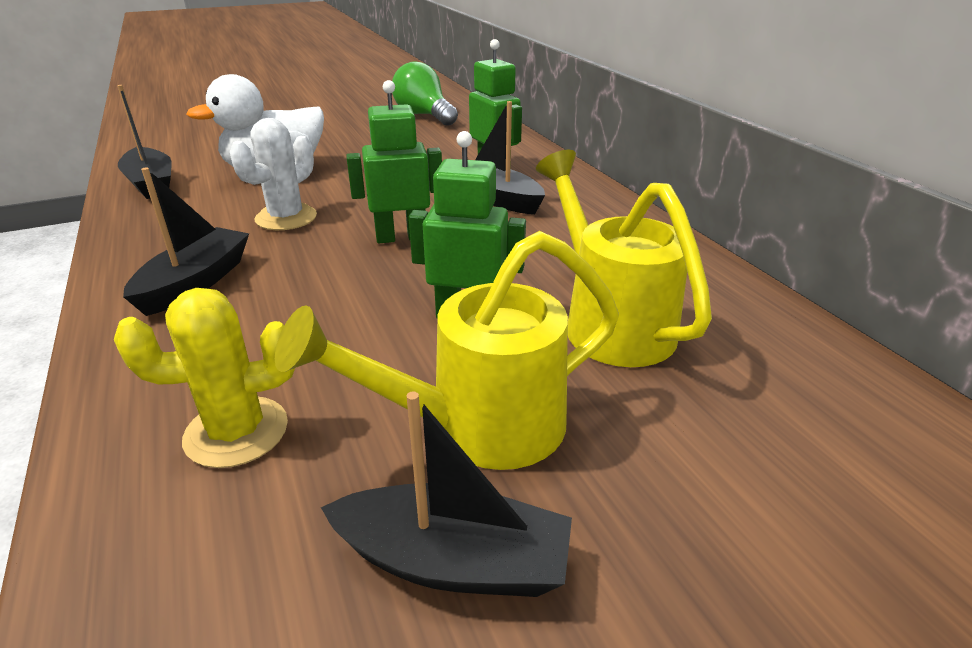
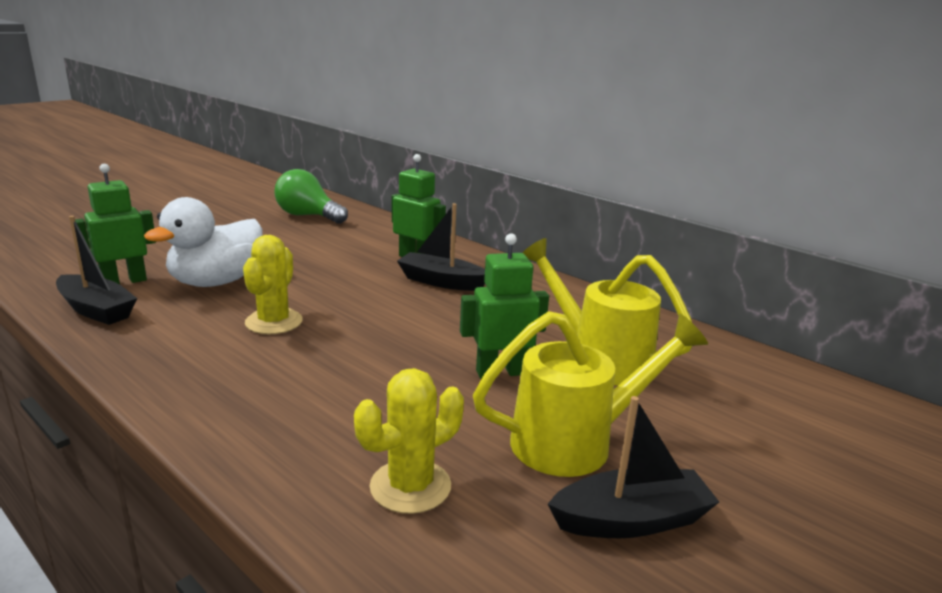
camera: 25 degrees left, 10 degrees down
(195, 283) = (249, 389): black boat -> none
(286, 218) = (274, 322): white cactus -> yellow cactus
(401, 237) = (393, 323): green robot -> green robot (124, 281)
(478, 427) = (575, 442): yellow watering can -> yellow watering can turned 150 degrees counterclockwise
^^^^^^^^^^^^^^^^
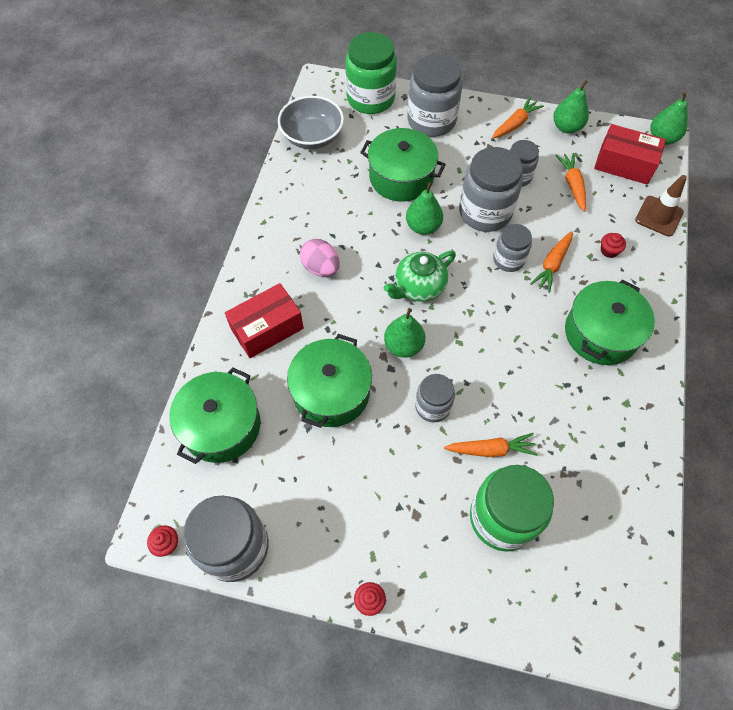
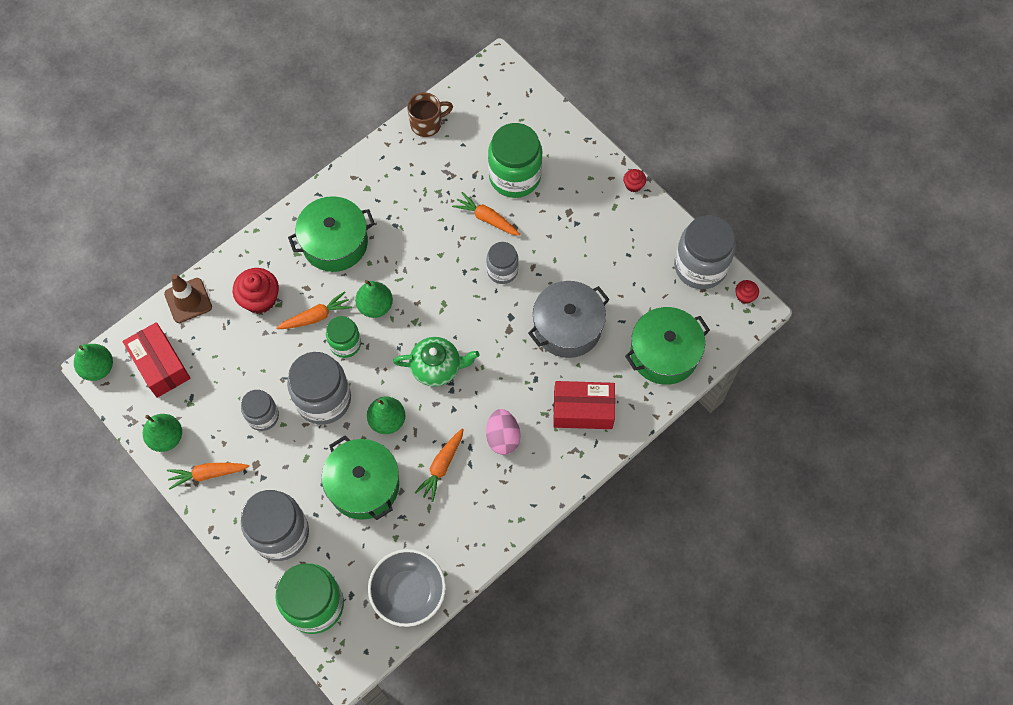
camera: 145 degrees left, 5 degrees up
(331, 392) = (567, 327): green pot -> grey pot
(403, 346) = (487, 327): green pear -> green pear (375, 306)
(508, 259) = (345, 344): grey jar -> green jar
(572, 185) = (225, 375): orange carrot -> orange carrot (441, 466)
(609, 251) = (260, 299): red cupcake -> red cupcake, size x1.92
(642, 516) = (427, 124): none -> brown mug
^^^^^^^^^^^^^^^^
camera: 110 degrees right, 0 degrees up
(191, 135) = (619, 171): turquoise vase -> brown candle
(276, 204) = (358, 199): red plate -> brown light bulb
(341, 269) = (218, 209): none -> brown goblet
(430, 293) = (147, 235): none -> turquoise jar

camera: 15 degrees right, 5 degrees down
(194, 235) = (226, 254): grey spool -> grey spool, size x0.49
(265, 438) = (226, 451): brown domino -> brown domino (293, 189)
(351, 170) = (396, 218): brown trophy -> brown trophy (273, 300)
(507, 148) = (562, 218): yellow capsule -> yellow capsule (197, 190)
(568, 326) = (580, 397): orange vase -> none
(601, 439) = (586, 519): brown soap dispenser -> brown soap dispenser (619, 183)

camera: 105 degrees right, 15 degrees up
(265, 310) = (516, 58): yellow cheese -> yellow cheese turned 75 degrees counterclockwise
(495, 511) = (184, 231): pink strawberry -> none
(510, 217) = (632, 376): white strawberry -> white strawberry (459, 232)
^^^^^^^^^^^^^^^^
Check each line of the entries for "brown" and copy those that have it.

(642, 516) = (427, 124): none -> brown mug
(191, 135) = (619, 171): turquoise vase -> brown candle
(276, 204) = (358, 199): red plate -> brown light bulb
(341, 269) = (218, 209): none -> brown goblet
(265, 438) = (226, 451): brown domino -> brown domino (293, 189)
(351, 170) = (396, 218): brown trophy -> brown trophy (273, 300)
(601, 439) = (586, 519): brown soap dispenser -> brown soap dispenser (619, 183)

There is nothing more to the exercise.